### Aim of the exercise
Make a verbatim transcription of the records, without the pictures.

###

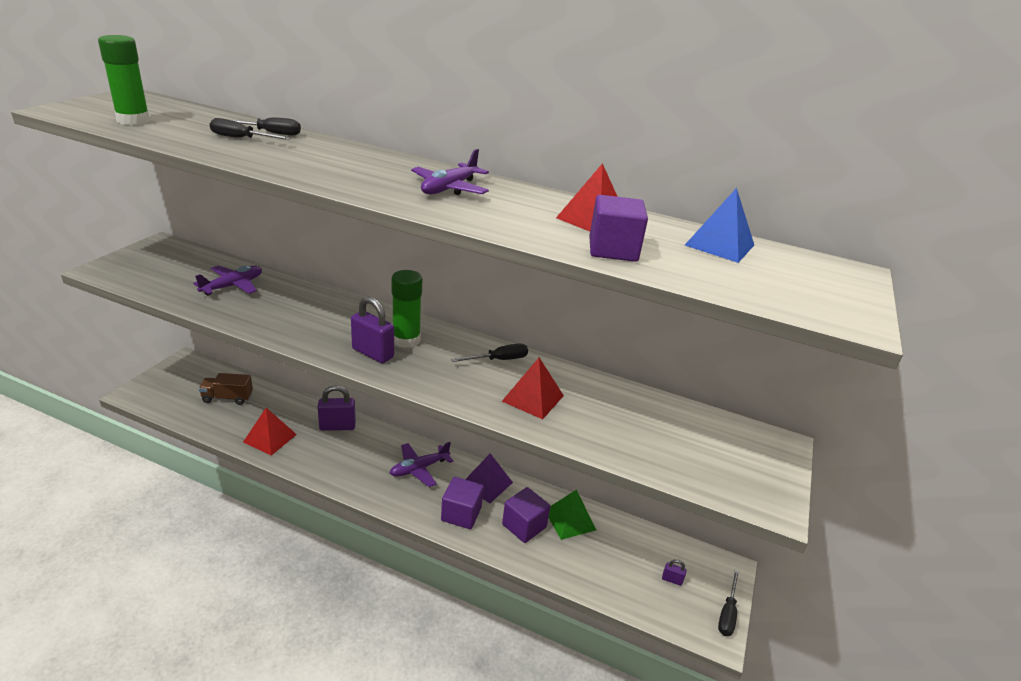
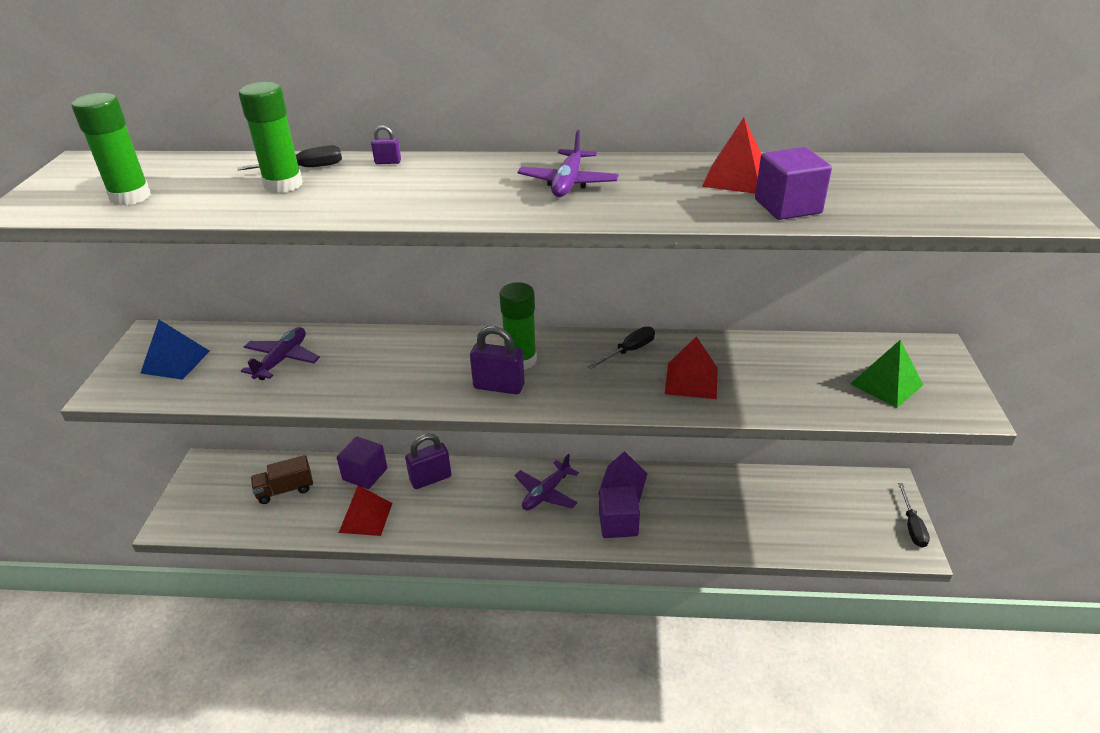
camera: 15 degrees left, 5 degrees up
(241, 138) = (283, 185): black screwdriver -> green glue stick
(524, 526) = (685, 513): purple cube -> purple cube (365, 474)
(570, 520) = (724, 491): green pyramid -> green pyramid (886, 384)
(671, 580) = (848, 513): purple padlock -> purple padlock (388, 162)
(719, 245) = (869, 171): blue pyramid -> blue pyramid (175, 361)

###

### Answer to the problem
camera: 15 degrees left, 5 degrees up
(241, 138) = (283, 185): black screwdriver -> green glue stick
(524, 526) = (685, 513): purple cube -> purple cube (365, 474)
(570, 520) = (724, 491): green pyramid -> green pyramid (886, 384)
(671, 580) = (848, 513): purple padlock -> purple padlock (388, 162)
(719, 245) = (869, 171): blue pyramid -> blue pyramid (175, 361)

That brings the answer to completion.